◆ WHAT YOU NEED TO DO: The range starts at the line containing "SD1 pin CS: D4 -> D3" and ends at the last line of the records below. Reproduce those lines exactly.

Records drawn from a dataset
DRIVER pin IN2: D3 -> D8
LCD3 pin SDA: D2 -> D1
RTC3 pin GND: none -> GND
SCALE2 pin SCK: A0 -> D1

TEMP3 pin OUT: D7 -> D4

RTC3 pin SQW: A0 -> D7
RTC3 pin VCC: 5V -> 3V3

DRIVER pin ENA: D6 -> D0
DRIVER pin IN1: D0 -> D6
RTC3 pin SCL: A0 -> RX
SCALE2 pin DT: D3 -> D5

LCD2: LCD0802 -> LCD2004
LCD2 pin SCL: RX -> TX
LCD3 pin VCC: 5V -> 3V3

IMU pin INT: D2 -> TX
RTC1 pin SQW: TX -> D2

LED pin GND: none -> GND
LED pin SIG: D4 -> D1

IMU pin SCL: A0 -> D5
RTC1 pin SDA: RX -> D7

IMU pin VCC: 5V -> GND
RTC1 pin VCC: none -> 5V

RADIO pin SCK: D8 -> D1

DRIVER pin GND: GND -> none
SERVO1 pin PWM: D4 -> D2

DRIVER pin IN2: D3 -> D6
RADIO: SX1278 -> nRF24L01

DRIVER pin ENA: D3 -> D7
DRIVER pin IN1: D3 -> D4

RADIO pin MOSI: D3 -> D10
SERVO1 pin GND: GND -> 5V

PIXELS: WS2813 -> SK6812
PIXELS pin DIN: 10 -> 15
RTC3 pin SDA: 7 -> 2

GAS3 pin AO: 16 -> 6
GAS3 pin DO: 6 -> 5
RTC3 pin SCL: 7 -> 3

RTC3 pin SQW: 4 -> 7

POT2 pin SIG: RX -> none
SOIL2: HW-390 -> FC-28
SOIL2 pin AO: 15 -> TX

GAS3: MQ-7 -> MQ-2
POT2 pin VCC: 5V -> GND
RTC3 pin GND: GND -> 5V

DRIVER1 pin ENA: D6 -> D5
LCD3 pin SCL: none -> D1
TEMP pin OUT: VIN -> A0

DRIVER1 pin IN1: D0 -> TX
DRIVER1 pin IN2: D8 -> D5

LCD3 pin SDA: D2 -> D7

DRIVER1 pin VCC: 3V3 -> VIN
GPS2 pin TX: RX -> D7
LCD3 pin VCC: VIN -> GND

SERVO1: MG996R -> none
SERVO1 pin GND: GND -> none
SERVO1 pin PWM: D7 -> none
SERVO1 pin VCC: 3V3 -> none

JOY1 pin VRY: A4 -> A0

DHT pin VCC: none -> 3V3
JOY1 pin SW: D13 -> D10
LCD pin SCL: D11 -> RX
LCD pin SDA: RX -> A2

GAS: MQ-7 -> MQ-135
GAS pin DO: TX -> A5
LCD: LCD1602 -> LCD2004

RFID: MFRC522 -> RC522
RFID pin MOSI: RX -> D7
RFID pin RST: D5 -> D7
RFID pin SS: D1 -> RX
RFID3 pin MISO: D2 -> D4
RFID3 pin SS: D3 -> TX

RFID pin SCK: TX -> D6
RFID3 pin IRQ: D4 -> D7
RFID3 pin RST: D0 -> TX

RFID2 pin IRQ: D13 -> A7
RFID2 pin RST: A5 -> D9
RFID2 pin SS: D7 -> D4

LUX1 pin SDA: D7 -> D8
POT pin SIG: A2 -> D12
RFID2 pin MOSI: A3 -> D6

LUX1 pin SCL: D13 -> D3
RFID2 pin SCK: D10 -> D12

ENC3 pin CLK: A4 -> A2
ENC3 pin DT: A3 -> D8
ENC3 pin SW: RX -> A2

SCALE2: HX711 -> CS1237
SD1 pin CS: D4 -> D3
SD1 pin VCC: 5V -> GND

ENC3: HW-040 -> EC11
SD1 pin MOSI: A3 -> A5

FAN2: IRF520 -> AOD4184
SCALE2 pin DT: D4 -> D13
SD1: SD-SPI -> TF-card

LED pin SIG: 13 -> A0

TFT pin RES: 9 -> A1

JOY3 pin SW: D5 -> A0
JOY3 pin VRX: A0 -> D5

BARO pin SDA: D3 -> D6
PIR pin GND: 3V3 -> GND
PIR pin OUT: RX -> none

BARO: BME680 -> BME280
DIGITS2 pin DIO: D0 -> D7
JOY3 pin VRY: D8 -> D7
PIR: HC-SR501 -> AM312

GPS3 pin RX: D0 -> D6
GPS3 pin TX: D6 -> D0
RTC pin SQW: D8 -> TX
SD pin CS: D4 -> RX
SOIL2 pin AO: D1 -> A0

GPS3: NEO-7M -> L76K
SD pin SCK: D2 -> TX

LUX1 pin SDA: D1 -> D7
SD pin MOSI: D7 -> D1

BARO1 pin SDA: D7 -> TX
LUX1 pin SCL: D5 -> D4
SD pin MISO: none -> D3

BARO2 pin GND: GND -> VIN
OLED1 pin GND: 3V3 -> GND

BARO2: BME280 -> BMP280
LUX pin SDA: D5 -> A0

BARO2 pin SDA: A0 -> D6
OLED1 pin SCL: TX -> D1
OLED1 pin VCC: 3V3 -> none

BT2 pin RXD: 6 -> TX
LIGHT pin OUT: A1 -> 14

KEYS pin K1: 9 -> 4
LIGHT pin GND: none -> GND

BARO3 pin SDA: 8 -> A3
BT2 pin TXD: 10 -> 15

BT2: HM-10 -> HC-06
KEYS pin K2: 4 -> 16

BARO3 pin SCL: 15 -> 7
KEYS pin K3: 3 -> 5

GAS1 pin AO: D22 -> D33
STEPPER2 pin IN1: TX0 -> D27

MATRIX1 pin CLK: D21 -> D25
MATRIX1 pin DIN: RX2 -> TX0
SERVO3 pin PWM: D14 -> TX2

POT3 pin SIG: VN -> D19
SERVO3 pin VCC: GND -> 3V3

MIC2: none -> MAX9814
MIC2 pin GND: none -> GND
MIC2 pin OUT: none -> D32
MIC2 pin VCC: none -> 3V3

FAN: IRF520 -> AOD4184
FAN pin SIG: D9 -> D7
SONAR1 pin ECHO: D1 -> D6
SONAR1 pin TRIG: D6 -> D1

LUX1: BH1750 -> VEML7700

◆ ANSWER SECTION:
SD1 pin CS: D4 -> D3
SD1 pin VCC: 5V -> GND

ENC3: HW-040 -> EC11
SD1 pin MOSI: A3 -> A5

FAN2: IRF520 -> AOD4184
SCALE2 pin DT: D4 -> D13
SD1: SD-SPI -> TF-card

LED pin SIG: 13 -> A0

TFT pin RES: 9 -> A1

JOY3 pin SW: D5 -> A0
JOY3 pin VRX: A0 -> D5

BARO pin SDA: D3 -> D6
PIR pin GND: 3V3 -> GND
PIR pin OUT: RX -> none

BARO: BME680 -> BME280
DIGITS2 pin DIO: D0 -> D7
JOY3 pin VRY: D8 -> D7
PIR: HC-SR501 -> AM312

GPS3 pin RX: D0 -> D6
GPS3 pin TX: D6 -> D0
RTC pin SQW: D8 -> TX
SD pin CS: D4 -> RX
SOIL2 pin AO: D1 -> A0

GPS3: NEO-7M -> L76K
SD pin SCK: D2 -> TX

LUX1 pin SDA: D1 -> D7
SD pin MOSI: D7 -> D1

BARO1 pin SDA: D7 -> TX
LUX1 pin SCL: D5 -> D4
SD pin MISO: none -> D3

BARO2 pin GND: GND -> VIN
OLED1 pin GND: 3V3 -> GND

BARO2: BME280 -> BMP280
LUX pin SDA: D5 -> A0

BARO2 pin SDA: A0 -> D6
OLED1 pin SCL: TX -> D1
OLED1 pin VCC: 3V3 -> none

BT2 pin RXD: 6 -> TX
LIGHT pin OUT: A1 -> 14

KEYS pin K1: 9 -> 4
LIGHT pin GND: none -> GND

BARO3 pin SDA: 8 -> A3
BT2 pin TXD: 10 -> 15

BT2: HM-10 -> HC-06
KEYS pin K2: 4 -> 16

BARO3 pin SCL: 15 -> 7
KEYS pin K3: 3 -> 5

GAS1 pin AO: D22 -> D33
STEPPER2 pin IN1: TX0 -> D27

MATRIX1 pin CLK: D21 -> D25
MATRIX1 pin DIN: RX2 -> TX0
SERVO3 pin PWM: D14 -> TX2

POT3 pin SIG: VN -> D19
SERVO3 pin VCC: GND -> 3V3

MIC2: none -> MAX9814
MIC2 pin GND: none -> GND
MIC2 pin OUT: none -> D32
MIC2 pin VCC: none -> 3V3

FAN: IRF520 -> AOD4184
FAN pin SIG: D9 -> D7
SONAR1 pin ECHO: D1 -> D6
SONAR1 pin TRIG: D6 -> D1

LUX1: BH1750 -> VEML7700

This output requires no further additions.